The task ▸ The lines to retype are the one with "IMU3 pin SCL: none -> GP17" and all that follow it to the end of the entries below; copy them exactly and nothing else.

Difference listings
= Beginning of Section =
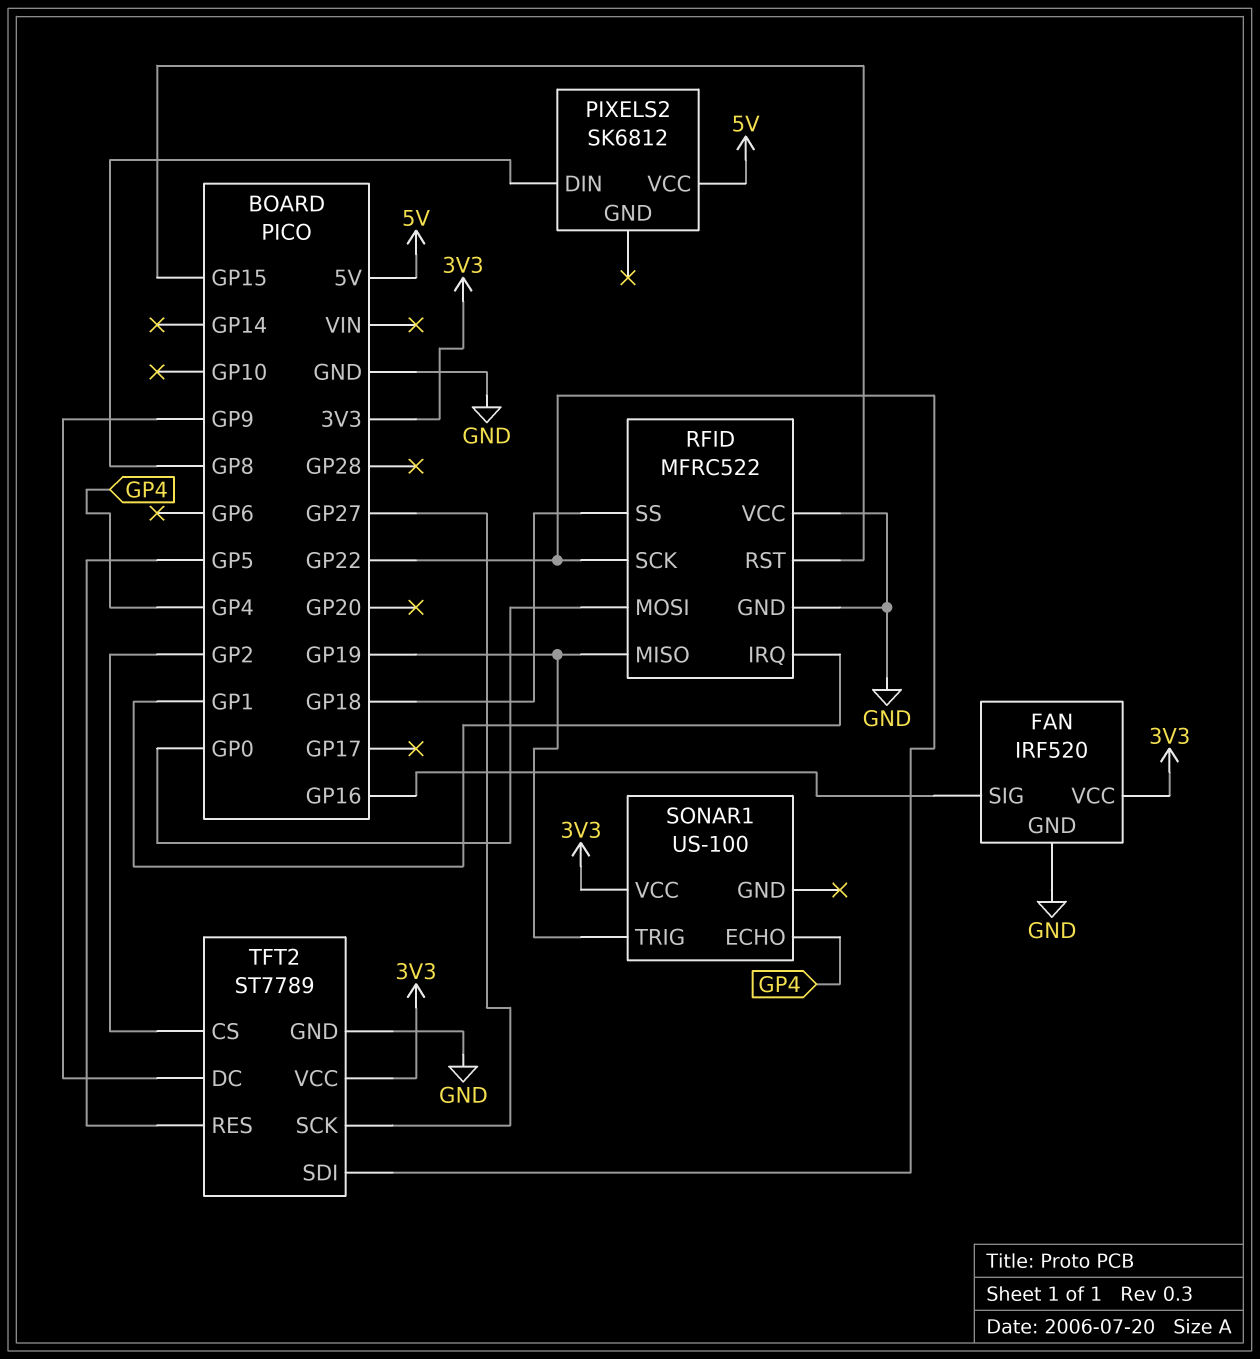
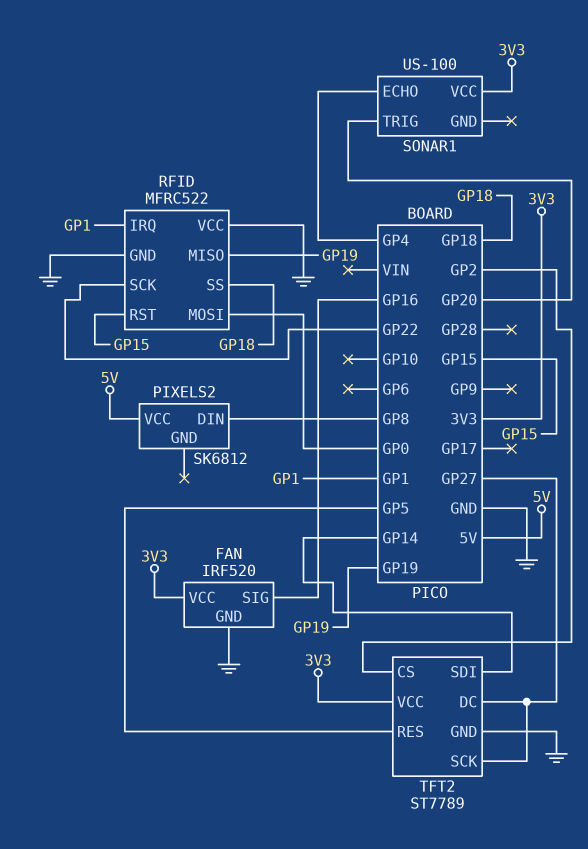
SONAR1 pin TRIG: GP19 -> GP20
TFT2 pin DC: GP9 -> GP27
TFT2 pin SDI: GP22 -> GP14

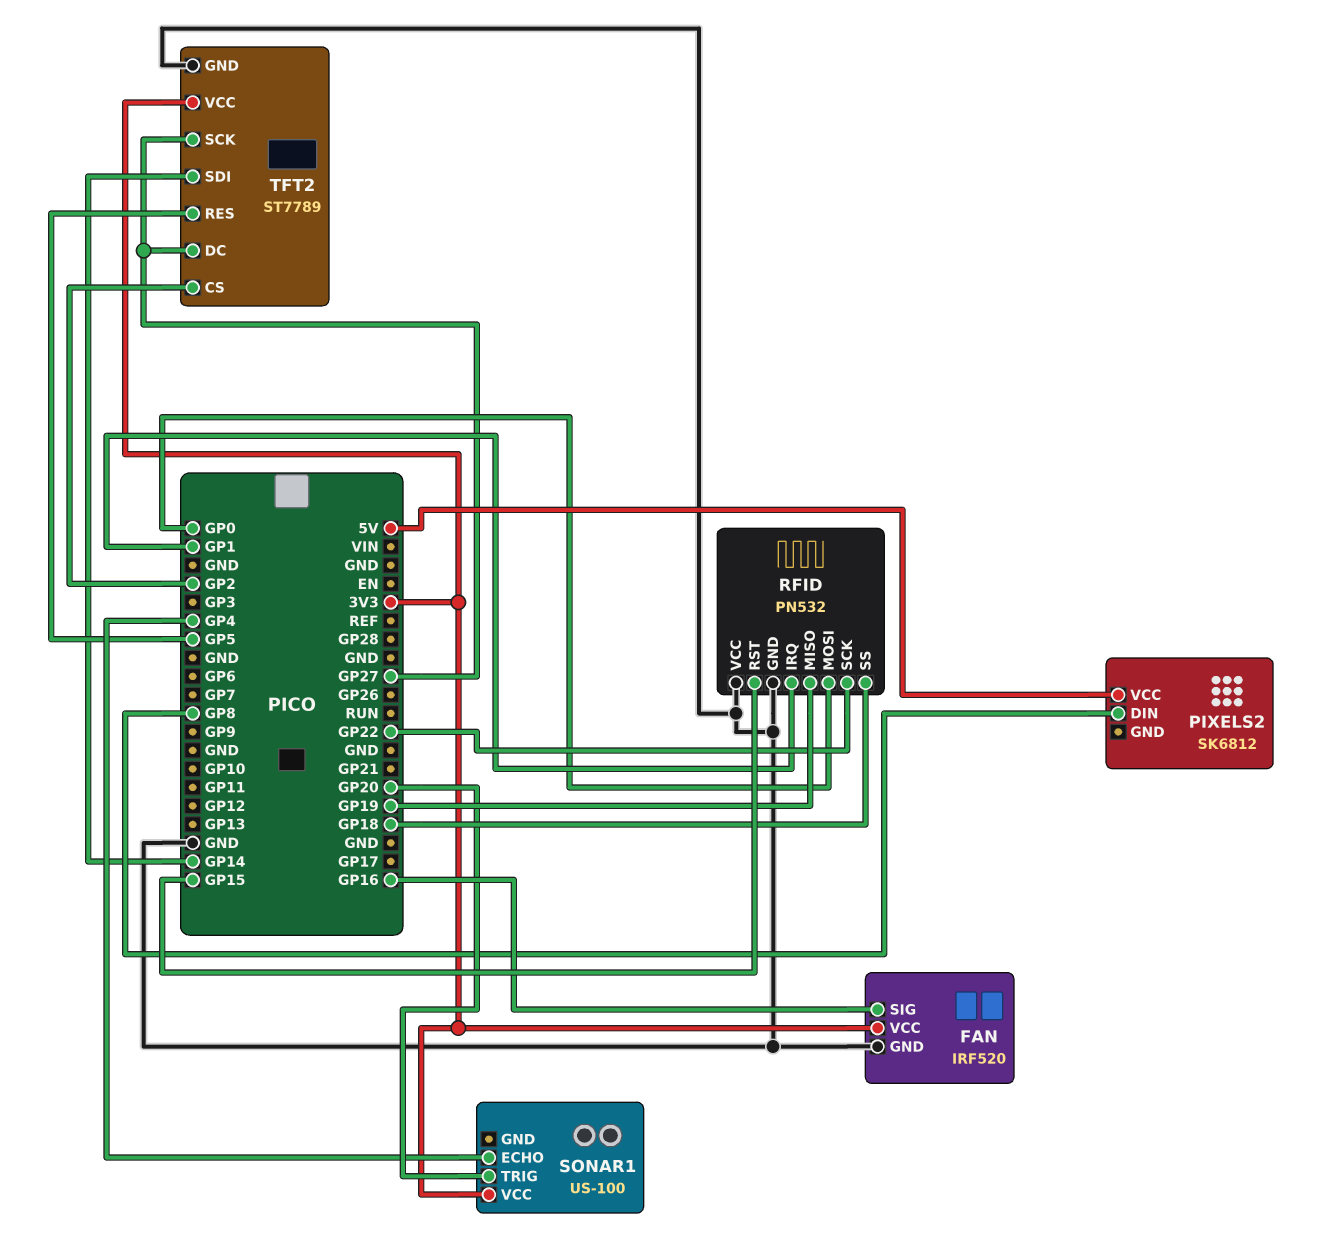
RFID: MFRC522 -> PN532

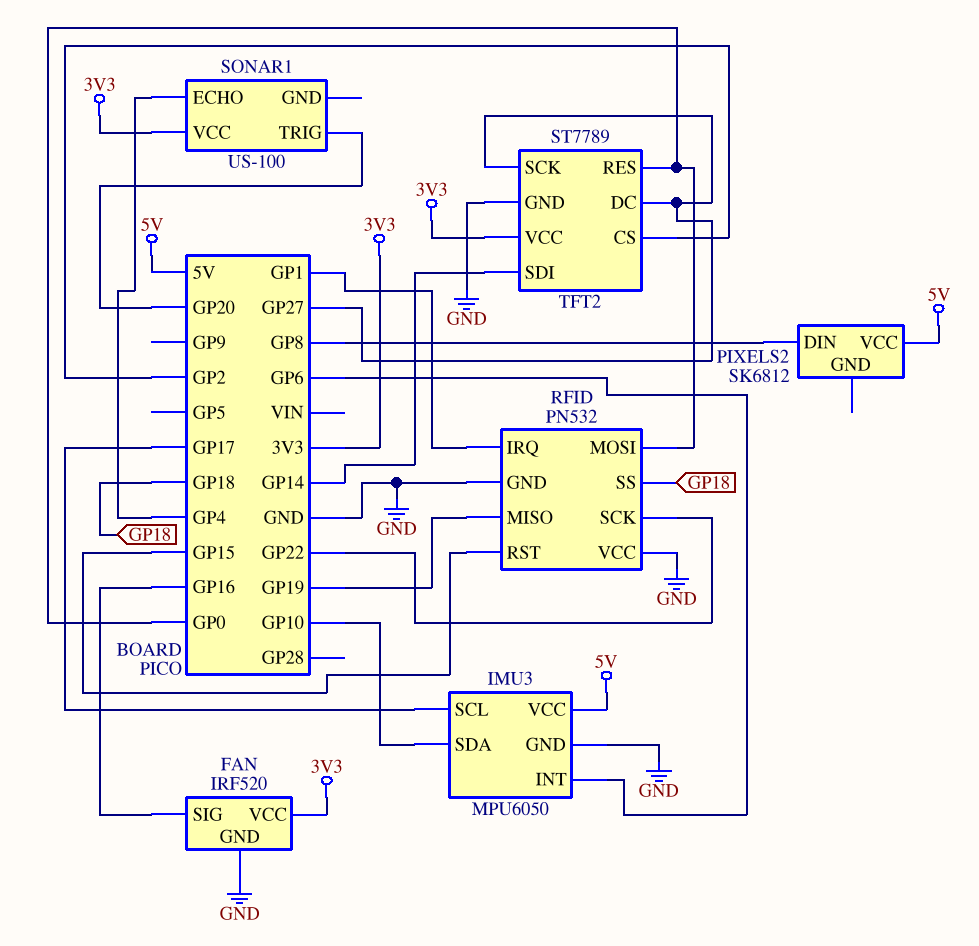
IMU3: none -> MPU6050
IMU3 pin GND: none -> GND
IMU3 pin INT: none -> GP6
IMU3 pin SCL: none -> GP17
IMU3 pin SDA: none -> GP10
IMU3 pin VCC: none -> 5V
TFT2 pin RES: GP5 -> GP0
= End of Section =
Output of the task ▸
IMU3 pin SCL: none -> GP17
IMU3 pin SDA: none -> GP10
IMU3 pin VCC: none -> 5V
TFT2 pin RES: GP5 -> GP0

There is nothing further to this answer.